=== RECORDS FOR THE TASK ===

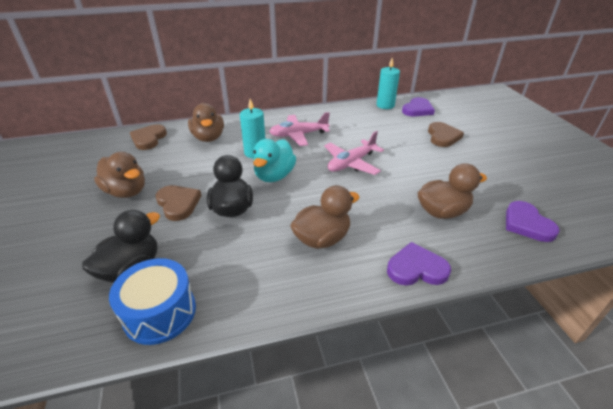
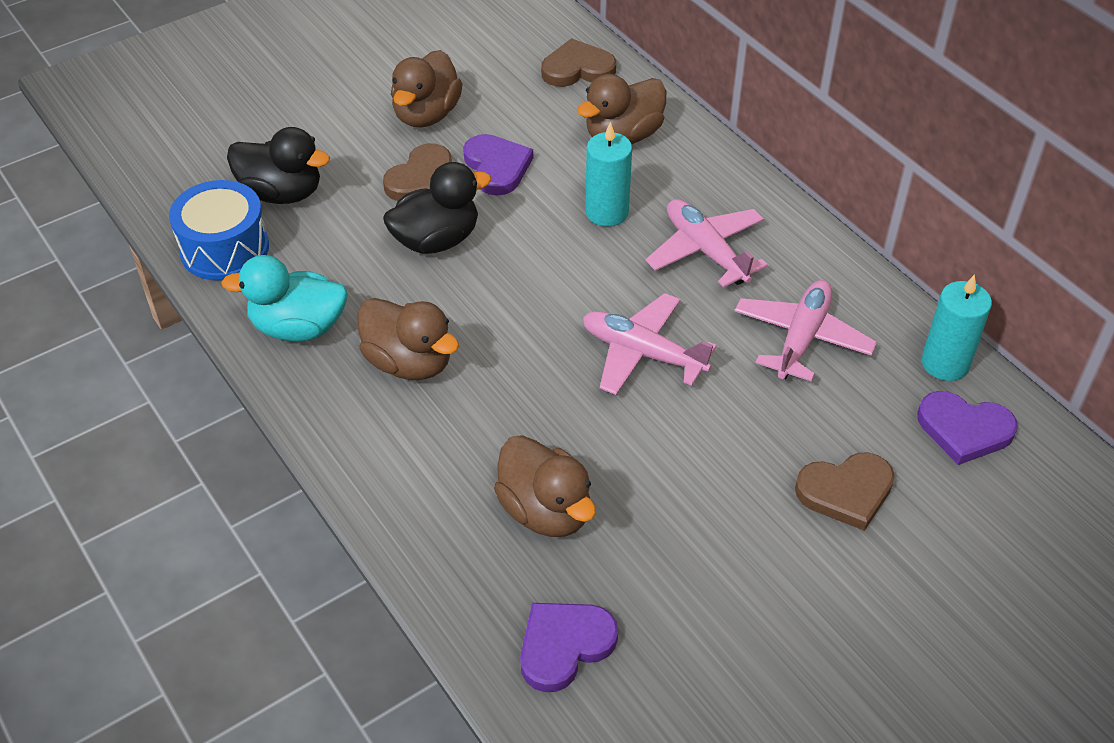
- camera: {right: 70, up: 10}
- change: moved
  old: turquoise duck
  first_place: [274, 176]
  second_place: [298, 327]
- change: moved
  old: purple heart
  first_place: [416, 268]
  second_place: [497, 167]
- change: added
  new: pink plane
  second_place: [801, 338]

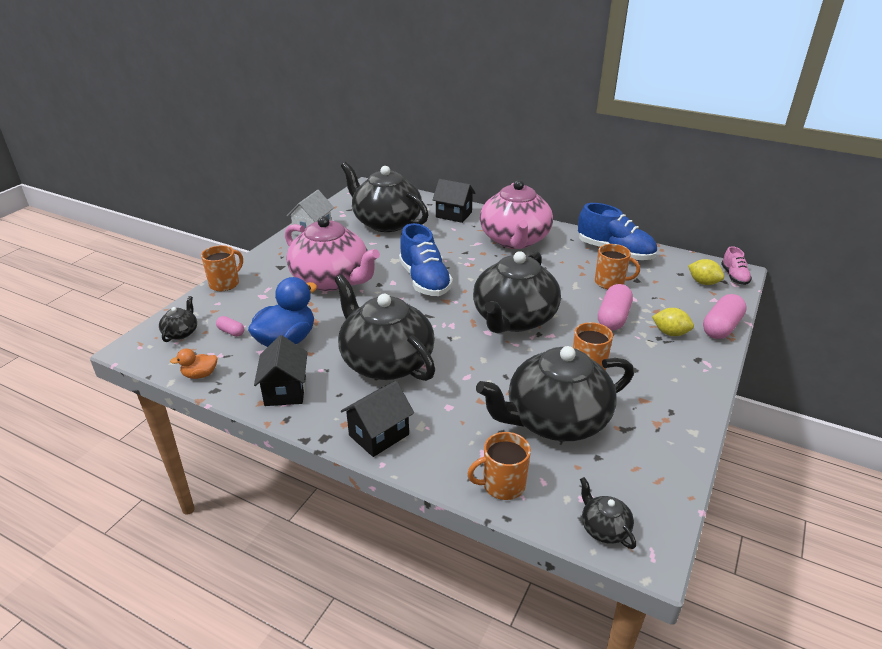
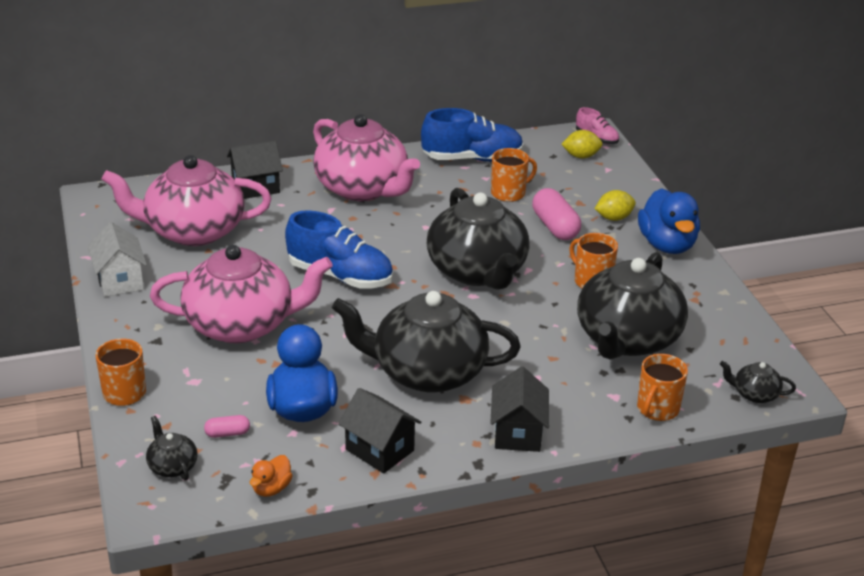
- camera: {right: -45, up: 0}
- change: recoloured
  old: black teapot
  new: pink teapot
  first_place: [386, 222]
  second_place: [193, 231]
- change: removed
  old: pink capsule
  first_place: [721, 327]
- change: added
  new: blue duck
  second_place: [667, 245]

===

▸ **WHAT IS REQUIRED**: Gather each line in the data that holds the string "pink".

▸ **ANSWER SECTION**:
  new: pink plane
  new: pink teapot
  old: pink capsule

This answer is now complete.